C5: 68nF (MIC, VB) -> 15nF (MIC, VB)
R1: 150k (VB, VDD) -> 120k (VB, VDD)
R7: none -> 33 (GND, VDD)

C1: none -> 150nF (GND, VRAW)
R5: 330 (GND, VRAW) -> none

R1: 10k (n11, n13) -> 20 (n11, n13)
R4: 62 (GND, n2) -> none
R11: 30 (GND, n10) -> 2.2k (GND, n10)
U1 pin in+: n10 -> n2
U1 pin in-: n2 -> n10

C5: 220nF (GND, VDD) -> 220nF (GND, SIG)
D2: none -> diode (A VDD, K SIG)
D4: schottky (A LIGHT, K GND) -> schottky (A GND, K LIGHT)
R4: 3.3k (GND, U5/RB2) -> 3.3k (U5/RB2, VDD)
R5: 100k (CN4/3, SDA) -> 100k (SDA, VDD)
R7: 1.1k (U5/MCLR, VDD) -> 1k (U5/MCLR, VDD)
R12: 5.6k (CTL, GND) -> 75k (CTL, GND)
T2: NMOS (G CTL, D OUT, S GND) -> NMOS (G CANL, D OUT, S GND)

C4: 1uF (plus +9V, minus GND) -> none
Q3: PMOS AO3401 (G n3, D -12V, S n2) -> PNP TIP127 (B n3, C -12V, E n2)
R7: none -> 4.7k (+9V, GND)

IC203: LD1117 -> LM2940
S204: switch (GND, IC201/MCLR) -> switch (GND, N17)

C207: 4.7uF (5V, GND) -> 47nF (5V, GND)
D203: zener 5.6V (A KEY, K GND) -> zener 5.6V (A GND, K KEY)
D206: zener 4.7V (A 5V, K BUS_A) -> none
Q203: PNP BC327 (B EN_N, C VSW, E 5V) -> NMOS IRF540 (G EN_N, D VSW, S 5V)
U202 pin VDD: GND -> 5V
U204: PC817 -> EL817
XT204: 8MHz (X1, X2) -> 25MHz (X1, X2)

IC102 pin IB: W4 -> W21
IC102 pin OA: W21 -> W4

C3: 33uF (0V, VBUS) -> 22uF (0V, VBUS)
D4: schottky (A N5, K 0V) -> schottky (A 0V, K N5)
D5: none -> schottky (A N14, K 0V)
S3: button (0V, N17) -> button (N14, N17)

## WHAT THE TASK REQUIRES:
Your answer should be a single number: how many lines of the material above include "zener".

## EXERCISE SOLUTION:
2